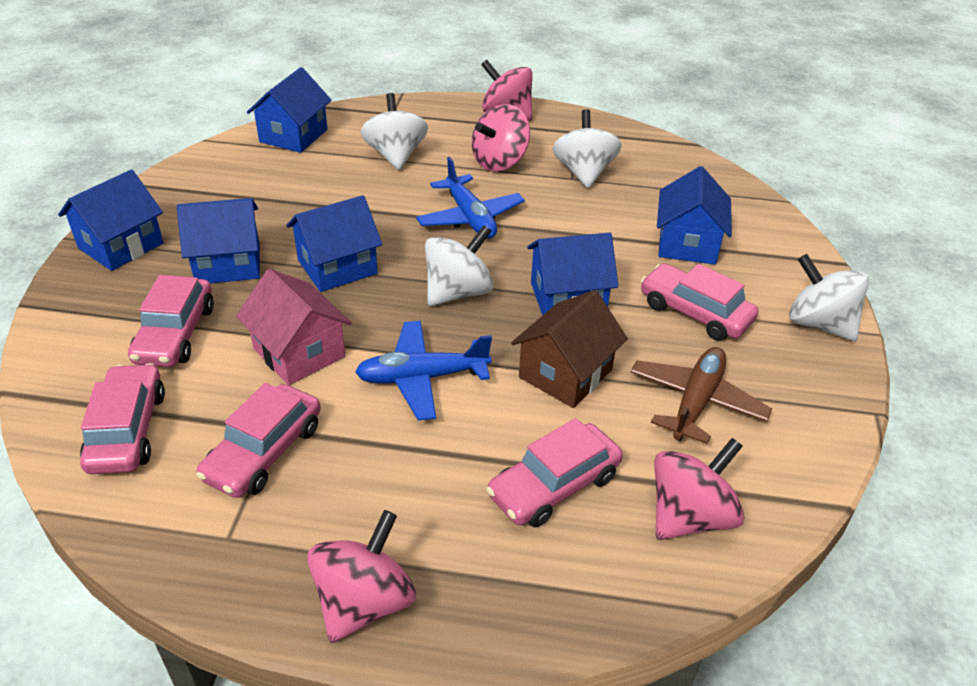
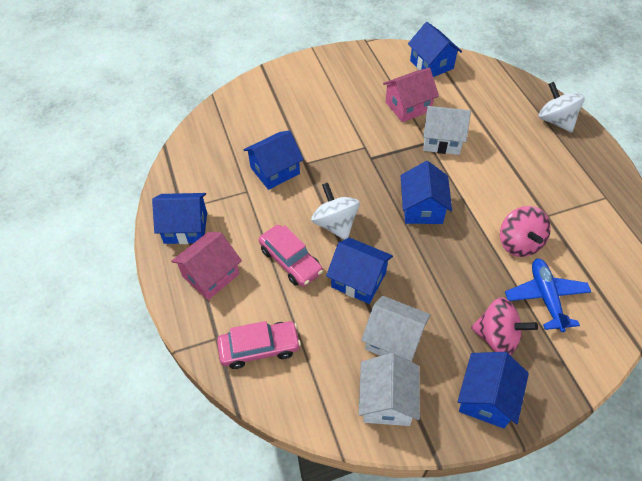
blue plane: 2 -> 1
brown house: 1 -> 0
brown plane: 1 -> 0
pink car: 5 -> 2
pink house: 1 -> 2
pink spinning top: 4 -> 2
white house: 0 -> 3
white spinning top: 4 -> 2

########

WORK REQUEST: Repeat the material verbatim but without any of its pictures.

TASK ANSWER:
blue plane: 2 -> 1
brown house: 1 -> 0
brown plane: 1 -> 0
pink car: 5 -> 2
pink house: 1 -> 2
pink spinning top: 4 -> 2
white house: 0 -> 3
white spinning top: 4 -> 2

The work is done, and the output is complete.